### Exercise goal
Using the data beneath this instruction, retype only the lines from the one that contains "building: [338,24,379,62] -> none" down to the one that contains "building: [104,388,139,428] ->", both included, exactly as they appear.

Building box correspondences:
=-=-=-=-=

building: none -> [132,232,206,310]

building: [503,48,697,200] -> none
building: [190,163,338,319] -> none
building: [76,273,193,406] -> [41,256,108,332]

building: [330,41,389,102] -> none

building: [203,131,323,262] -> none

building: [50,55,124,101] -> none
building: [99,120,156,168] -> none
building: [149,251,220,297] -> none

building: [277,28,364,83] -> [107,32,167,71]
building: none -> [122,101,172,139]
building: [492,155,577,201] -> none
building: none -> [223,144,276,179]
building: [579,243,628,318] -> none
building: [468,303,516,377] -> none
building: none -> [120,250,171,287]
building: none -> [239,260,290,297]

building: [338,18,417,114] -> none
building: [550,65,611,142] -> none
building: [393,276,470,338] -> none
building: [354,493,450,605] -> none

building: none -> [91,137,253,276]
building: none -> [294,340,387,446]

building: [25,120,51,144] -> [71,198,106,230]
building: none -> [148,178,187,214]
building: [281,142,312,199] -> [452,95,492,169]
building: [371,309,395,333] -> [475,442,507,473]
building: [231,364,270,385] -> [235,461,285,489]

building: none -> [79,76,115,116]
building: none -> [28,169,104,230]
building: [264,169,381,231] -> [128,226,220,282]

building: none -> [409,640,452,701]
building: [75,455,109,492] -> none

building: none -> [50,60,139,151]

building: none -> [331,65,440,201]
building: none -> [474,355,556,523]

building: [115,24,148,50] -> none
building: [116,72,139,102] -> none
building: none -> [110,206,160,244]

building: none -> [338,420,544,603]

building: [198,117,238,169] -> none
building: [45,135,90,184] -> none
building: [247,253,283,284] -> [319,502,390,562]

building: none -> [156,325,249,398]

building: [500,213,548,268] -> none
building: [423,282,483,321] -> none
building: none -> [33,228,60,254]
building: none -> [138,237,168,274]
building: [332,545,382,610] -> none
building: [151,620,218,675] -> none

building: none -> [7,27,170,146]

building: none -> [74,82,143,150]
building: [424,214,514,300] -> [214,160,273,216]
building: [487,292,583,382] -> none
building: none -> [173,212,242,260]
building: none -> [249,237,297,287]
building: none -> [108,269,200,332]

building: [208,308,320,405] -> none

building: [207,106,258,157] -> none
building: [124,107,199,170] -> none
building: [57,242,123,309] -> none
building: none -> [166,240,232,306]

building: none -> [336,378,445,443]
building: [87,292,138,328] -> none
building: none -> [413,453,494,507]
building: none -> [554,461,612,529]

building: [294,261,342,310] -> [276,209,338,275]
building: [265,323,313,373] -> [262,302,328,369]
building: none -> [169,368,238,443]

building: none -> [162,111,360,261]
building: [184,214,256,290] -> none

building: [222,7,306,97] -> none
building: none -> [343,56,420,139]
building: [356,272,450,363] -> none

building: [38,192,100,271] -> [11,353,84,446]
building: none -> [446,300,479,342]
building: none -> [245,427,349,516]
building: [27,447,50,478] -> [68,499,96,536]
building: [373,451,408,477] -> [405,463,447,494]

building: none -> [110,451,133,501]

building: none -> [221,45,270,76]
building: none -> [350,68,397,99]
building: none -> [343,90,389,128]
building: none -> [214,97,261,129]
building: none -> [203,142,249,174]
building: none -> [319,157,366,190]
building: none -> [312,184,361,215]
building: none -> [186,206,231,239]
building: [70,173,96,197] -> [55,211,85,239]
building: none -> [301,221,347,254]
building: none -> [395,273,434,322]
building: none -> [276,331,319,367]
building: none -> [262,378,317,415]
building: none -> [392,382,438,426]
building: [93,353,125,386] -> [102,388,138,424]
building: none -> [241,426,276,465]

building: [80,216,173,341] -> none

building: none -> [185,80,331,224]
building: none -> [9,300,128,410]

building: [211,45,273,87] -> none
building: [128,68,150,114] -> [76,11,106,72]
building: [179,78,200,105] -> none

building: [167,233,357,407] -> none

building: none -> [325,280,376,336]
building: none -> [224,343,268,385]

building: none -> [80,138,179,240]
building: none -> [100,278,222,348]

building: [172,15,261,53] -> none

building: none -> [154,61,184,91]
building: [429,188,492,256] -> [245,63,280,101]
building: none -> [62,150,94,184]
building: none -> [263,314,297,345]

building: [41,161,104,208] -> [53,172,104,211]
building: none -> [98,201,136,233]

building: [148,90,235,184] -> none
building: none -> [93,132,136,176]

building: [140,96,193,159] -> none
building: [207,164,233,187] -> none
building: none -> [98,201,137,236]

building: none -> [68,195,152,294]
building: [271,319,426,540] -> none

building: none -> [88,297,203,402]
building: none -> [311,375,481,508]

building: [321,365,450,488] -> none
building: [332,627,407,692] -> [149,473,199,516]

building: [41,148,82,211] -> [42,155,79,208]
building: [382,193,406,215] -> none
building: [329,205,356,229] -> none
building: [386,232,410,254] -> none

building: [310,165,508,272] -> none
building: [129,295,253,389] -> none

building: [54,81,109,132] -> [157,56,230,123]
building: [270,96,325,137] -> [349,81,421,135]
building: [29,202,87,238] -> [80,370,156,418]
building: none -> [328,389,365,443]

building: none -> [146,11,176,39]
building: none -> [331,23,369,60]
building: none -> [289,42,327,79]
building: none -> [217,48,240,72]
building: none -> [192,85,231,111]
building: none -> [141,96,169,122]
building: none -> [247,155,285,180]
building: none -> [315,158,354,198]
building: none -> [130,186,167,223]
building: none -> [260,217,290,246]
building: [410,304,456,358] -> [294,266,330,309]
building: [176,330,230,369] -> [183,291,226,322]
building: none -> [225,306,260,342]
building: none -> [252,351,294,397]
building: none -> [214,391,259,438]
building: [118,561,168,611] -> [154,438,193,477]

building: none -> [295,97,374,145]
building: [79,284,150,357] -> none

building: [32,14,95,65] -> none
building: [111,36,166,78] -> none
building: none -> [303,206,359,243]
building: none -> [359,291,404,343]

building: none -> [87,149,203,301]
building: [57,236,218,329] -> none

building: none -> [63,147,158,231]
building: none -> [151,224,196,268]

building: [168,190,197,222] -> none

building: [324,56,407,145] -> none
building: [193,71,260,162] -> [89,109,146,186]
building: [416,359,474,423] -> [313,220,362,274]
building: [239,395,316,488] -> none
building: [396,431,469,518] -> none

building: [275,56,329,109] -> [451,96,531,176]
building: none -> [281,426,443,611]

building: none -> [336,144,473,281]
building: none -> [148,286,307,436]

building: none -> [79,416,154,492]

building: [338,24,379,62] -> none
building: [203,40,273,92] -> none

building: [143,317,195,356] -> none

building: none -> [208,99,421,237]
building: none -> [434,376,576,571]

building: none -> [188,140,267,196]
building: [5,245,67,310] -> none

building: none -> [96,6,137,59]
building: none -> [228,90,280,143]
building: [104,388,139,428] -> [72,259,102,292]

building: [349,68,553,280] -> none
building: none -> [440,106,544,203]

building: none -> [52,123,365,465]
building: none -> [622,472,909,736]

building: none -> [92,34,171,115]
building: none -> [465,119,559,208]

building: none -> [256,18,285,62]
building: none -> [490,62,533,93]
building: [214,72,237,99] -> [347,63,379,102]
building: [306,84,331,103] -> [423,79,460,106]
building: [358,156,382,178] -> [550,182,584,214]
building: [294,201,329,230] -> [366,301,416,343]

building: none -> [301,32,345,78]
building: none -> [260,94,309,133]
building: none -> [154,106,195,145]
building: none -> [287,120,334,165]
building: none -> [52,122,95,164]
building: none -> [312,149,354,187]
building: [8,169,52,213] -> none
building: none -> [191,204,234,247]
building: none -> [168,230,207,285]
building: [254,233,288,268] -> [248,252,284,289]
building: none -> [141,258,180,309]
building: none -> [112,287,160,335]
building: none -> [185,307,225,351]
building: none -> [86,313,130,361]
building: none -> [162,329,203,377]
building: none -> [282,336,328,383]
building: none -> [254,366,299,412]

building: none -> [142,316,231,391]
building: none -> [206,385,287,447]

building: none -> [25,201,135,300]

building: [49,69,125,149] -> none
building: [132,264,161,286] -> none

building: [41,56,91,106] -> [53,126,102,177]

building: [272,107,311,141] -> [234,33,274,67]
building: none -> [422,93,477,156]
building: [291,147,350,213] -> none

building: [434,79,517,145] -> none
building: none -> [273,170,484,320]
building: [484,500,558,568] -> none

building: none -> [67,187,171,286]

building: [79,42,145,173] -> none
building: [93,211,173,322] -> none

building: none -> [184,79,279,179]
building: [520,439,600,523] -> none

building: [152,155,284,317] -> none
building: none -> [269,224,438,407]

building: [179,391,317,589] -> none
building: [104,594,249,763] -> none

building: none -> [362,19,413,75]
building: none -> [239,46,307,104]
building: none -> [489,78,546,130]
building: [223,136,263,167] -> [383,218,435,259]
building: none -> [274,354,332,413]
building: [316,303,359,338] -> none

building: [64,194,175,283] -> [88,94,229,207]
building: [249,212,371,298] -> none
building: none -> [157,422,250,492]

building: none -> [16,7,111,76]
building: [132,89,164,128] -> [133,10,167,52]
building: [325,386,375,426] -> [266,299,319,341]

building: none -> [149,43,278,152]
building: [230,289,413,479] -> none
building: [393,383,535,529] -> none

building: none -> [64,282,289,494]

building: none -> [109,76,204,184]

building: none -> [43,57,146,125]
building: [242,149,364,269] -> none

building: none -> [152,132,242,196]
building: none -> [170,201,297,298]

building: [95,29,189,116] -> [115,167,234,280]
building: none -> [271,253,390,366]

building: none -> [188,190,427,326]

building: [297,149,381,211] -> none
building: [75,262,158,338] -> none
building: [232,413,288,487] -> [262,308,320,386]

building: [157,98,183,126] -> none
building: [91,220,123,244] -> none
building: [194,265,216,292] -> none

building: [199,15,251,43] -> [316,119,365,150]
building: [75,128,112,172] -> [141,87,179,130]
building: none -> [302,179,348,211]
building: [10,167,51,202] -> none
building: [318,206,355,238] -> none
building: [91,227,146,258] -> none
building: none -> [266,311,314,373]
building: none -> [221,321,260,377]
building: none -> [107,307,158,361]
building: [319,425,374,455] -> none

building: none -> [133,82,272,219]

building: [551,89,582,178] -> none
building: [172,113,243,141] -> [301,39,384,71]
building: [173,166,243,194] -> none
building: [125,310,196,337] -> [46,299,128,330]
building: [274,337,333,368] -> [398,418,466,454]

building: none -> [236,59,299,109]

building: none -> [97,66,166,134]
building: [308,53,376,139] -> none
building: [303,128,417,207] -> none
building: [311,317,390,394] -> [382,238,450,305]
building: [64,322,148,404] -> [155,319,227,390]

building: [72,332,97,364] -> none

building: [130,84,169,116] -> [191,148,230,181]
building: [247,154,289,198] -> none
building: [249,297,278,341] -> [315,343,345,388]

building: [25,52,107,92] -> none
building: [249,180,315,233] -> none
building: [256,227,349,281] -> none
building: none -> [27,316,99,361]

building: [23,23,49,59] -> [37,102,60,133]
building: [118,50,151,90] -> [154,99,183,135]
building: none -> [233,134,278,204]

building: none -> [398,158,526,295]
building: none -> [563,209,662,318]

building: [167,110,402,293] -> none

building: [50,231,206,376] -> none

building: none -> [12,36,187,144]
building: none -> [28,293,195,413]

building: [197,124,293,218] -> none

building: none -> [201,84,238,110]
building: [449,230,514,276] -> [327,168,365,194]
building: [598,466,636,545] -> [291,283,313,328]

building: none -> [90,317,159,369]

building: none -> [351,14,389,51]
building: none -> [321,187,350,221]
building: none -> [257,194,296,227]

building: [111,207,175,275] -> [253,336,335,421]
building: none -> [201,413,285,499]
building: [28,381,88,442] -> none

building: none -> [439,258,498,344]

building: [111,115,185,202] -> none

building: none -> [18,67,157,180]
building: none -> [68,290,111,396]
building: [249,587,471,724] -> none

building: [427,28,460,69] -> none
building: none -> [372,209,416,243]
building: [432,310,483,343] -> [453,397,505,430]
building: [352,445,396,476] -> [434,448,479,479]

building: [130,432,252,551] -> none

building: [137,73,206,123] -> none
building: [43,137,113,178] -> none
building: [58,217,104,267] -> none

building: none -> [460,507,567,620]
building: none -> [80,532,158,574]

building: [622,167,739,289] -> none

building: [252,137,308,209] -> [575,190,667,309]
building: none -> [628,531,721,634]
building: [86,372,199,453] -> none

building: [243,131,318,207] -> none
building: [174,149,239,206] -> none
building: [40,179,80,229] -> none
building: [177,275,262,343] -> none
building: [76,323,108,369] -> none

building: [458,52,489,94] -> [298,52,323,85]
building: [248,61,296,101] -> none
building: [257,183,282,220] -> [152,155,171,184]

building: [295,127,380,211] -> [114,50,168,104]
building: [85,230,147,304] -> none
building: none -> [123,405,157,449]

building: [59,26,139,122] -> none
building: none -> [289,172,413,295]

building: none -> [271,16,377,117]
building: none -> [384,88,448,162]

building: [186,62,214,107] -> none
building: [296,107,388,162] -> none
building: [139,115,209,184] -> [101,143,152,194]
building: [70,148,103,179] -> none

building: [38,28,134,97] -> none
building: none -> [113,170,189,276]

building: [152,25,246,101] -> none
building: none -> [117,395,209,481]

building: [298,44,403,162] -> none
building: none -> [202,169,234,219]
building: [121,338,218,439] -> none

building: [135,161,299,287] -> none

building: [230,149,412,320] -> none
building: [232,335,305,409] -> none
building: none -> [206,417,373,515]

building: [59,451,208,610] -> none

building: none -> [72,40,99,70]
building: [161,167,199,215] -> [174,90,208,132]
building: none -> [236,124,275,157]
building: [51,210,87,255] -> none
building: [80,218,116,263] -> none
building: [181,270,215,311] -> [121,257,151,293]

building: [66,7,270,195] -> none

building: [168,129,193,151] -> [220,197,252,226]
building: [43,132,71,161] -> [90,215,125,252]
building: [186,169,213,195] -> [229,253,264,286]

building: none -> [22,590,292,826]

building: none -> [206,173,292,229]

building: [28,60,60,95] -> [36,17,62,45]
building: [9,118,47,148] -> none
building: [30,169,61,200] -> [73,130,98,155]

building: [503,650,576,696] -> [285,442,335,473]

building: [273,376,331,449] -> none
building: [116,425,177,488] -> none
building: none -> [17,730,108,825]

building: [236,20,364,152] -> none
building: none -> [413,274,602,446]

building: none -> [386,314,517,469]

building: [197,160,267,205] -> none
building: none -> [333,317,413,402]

=-=-=-=-=

### Task result
building: [338,24,379,62] -> none
building: [203,40,273,92] -> none

building: [143,317,195,356] -> none

building: none -> [208,99,421,237]
building: none -> [434,376,576,571]

building: none -> [188,140,267,196]
building: [5,245,67,310] -> none

building: none -> [96,6,137,59]
building: none -> [228,90,280,143]
building: [104,388,139,428] -> [72,259,102,292]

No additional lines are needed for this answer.